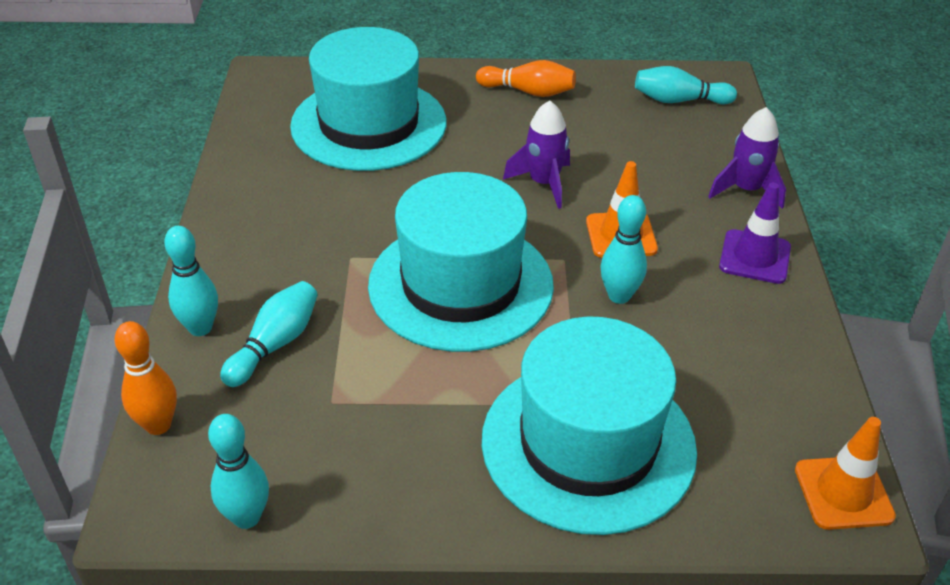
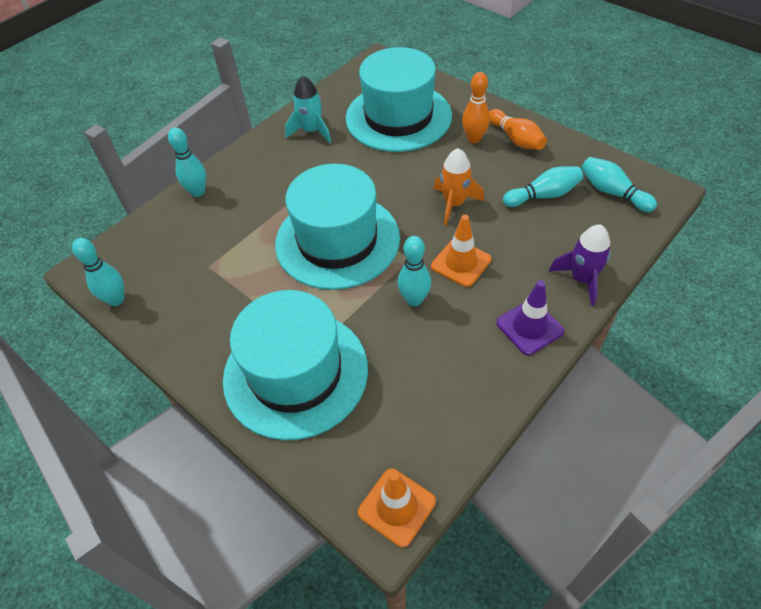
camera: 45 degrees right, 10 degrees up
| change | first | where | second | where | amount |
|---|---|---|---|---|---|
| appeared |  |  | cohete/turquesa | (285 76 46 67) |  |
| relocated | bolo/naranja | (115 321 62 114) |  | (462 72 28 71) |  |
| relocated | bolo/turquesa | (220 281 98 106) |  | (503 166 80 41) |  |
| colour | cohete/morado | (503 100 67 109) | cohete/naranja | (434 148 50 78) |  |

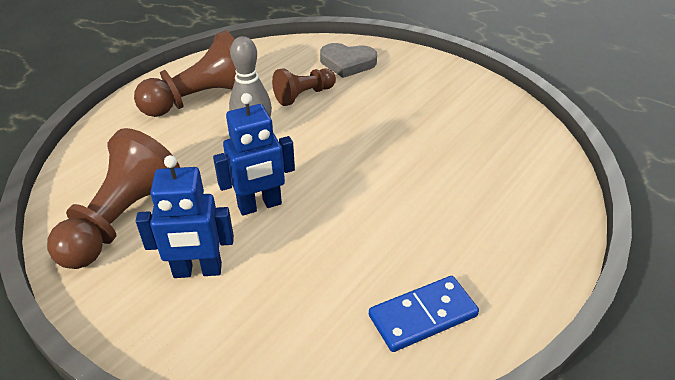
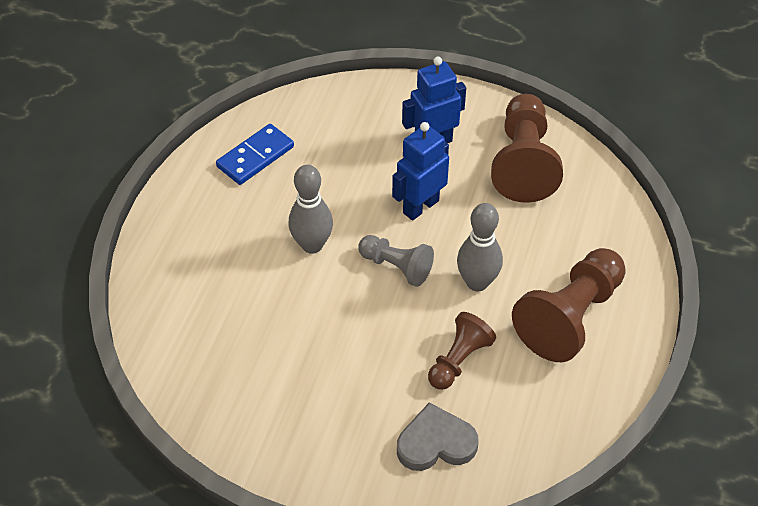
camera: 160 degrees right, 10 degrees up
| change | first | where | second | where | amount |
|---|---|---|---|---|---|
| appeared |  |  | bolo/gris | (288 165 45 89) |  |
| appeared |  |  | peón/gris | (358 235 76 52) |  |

▸ **WHAT YOU WILL DO**
Omit every image. Quote each record exactly.

▸ **OUTPUT BELOW**
camera: 45 degrees right, 10 degrees up
| change | first | where | second | where | amount |
|---|---|---|---|---|---|
| appeared |  |  | cohete/turquesa | (285 76 46 67) |  |
| relocated | bolo/naranja | (115 321 62 114) |  | (462 72 28 71) |  |
| relocated | bolo/turquesa | (220 281 98 106) |  | (503 166 80 41) |  |
| colour | cohete/morado | (503 100 67 109) | cohete/naranja | (434 148 50 78) |  |

camera: 160 degrees right, 10 degrees up
| change | first | where | second | where | amount |
|---|---|---|---|---|---|
| appeared |  |  | bolo/gris | (288 165 45 89) |  |
| appeared |  |  | peón/gris | (358 235 76 52) |  |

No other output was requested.